(Exercise): Read through the material below and copy each line in which the word "pink" occurs.

(Dataset excerpt):
────────────────────

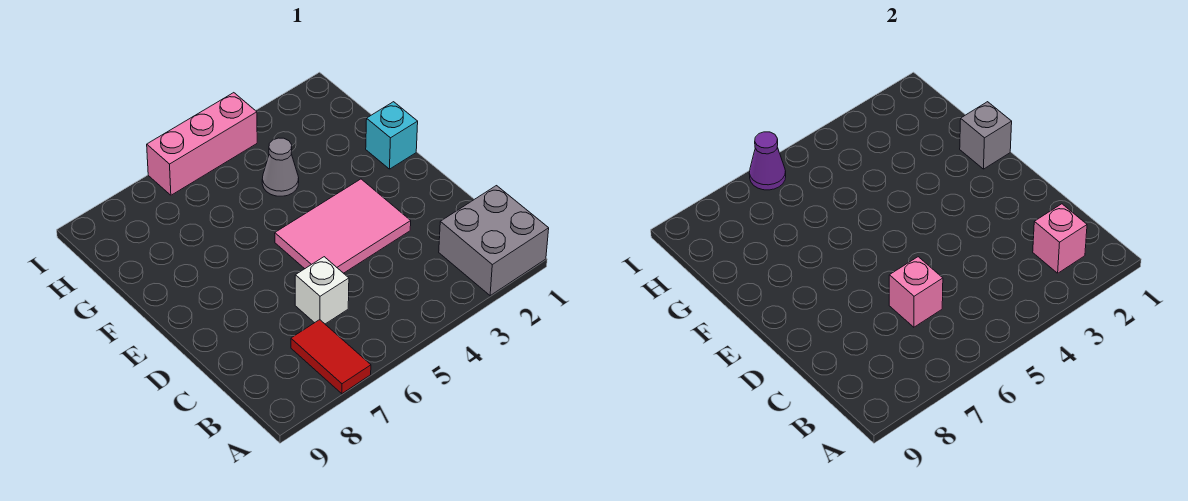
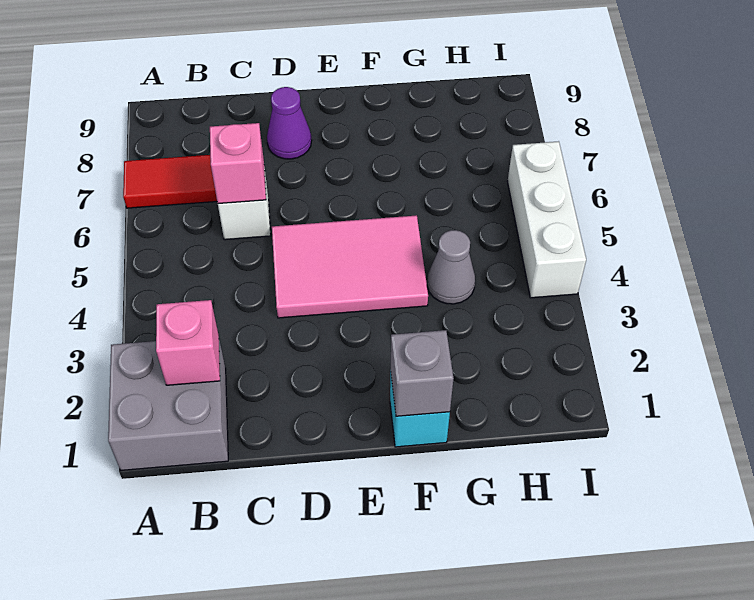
pink tile D3:E5 level 1 -> pink tile D4:F5 level 1
pink brick I4:I6 level 1 -> white brick I4:I6 level 1
purple cone I6 level 2 -> purple cone D8 level 1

────────────────────

(Task response):
pink tile D3:E5 level 1 -> pink tile D4:F5 level 1
pink brick I4:I6 level 1 -> white brick I4:I6 level 1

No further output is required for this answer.